(Spatial question entries)
• • •

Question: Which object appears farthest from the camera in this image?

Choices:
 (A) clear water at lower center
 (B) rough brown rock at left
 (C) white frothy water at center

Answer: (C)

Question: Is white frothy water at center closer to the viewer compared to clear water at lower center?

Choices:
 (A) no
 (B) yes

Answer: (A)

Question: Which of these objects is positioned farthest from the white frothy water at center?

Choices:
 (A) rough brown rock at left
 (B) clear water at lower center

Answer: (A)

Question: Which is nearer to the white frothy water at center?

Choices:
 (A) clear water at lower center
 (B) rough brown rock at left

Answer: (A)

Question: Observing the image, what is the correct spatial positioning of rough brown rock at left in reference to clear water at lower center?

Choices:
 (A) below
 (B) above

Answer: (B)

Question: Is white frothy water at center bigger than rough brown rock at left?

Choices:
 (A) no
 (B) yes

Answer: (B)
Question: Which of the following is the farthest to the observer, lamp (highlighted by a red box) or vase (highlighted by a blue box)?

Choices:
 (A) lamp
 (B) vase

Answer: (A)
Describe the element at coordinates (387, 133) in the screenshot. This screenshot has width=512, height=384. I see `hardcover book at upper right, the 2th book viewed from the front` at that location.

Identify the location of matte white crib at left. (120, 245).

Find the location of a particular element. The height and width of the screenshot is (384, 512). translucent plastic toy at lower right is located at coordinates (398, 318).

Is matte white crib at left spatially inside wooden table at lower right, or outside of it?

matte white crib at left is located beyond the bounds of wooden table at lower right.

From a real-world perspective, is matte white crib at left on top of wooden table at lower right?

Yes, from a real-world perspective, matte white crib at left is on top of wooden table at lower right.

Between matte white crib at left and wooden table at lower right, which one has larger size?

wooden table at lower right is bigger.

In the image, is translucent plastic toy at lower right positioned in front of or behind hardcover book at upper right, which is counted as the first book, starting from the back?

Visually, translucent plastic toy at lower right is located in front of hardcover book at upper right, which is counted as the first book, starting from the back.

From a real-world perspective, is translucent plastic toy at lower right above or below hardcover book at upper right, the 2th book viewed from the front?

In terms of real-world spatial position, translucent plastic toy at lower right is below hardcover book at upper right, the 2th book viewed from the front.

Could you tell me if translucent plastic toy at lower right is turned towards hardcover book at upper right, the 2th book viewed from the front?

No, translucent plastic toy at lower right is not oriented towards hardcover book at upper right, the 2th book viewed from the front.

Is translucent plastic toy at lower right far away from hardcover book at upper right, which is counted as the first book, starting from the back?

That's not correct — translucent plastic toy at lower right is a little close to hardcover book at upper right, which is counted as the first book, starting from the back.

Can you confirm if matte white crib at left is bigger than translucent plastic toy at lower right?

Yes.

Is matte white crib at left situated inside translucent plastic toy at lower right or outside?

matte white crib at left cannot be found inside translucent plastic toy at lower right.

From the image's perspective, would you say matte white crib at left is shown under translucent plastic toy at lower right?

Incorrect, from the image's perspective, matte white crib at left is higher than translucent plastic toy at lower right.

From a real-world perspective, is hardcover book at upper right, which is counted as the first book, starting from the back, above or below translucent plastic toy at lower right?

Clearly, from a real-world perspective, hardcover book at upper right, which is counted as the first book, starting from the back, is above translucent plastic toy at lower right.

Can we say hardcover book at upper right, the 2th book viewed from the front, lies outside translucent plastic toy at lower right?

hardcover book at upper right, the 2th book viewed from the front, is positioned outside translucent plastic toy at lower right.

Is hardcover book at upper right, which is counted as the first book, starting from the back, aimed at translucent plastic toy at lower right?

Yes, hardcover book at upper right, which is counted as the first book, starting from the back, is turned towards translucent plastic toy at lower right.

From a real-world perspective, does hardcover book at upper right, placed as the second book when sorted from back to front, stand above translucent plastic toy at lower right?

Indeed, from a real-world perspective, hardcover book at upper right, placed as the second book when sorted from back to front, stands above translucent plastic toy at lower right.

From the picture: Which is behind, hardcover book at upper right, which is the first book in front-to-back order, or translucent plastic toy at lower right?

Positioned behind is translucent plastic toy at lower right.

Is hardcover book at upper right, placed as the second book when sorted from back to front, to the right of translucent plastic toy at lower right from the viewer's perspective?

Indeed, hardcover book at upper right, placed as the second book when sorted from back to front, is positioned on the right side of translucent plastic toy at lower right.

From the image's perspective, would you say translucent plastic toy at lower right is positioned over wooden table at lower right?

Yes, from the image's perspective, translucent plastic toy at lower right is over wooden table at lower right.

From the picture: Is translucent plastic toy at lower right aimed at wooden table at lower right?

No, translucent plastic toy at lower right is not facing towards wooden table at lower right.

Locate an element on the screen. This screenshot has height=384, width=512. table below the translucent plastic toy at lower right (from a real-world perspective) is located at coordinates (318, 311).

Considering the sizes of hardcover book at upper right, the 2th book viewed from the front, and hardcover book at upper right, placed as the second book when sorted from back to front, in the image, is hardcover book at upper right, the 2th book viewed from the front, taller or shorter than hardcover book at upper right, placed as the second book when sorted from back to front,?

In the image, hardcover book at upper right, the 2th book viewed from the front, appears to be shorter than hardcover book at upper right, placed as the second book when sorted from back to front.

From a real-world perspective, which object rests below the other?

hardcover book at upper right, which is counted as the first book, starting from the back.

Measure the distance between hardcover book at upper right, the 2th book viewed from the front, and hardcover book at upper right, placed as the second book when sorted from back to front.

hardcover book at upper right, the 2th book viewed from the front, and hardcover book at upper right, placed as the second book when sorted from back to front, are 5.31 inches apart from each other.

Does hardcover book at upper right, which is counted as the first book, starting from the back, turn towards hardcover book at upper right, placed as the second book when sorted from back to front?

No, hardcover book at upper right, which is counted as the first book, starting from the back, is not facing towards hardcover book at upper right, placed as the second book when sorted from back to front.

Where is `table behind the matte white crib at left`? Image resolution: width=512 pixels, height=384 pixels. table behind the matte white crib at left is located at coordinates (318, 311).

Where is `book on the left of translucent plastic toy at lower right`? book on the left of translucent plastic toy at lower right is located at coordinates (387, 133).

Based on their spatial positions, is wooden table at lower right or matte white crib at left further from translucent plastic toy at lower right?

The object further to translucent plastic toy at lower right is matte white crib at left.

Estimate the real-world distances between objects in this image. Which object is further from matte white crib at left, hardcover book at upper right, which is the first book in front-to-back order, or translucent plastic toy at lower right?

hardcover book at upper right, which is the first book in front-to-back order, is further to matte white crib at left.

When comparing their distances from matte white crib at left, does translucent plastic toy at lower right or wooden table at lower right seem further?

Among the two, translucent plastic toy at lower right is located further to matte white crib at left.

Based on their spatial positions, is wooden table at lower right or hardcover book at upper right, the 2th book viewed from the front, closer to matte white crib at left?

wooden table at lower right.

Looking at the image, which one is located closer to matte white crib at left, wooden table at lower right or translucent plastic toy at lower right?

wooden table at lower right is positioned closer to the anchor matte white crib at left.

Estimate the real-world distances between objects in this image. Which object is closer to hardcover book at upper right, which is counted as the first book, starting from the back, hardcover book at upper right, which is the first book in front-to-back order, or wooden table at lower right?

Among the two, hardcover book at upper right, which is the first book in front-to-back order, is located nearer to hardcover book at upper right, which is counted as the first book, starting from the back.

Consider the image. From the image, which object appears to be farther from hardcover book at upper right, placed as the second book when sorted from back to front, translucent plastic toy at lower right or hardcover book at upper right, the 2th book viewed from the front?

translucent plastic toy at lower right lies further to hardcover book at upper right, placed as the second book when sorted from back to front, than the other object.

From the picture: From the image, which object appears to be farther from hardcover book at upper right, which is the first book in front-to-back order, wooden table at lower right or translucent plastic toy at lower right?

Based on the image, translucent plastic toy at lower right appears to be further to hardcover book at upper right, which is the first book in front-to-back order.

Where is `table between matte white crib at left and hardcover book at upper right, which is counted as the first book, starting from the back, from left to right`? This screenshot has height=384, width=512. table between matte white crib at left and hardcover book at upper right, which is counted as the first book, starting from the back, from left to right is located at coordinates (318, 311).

• • •

= Your task =
Copy out everything in the entries from the line containing "Between matte white crib at left and wooden" down to the line containing "Is translucent plastic toy at lower right far", both of those lines included, without changing a word.

= Worked answer =
Between matte white crib at left and wooden table at lower right, which one has larger size?

wooden table at lower right is bigger.

In the image, is translucent plastic toy at lower right positioned in front of or behind hardcover book at upper right, which is counted as the first book, starting from the back?

Visually, translucent plastic toy at lower right is located in front of hardcover book at upper right, which is counted as the first book, starting from the back.

From a real-world perspective, is translucent plastic toy at lower right above or below hardcover book at upper right, the 2th book viewed from the front?

In terms of real-world spatial position, translucent plastic toy at lower right is below hardcover book at upper right, the 2th book viewed from the front.

Could you tell me if translucent plastic toy at lower right is turned towards hardcover book at upper right, the 2th book viewed from the front?

No, translucent plastic toy at lower right is not oriented towards hardcover book at upper right, the 2th book viewed from the front.

Is translucent plastic toy at lower right far away from hardcover book at upper right, which is counted as the first book, starting from the back?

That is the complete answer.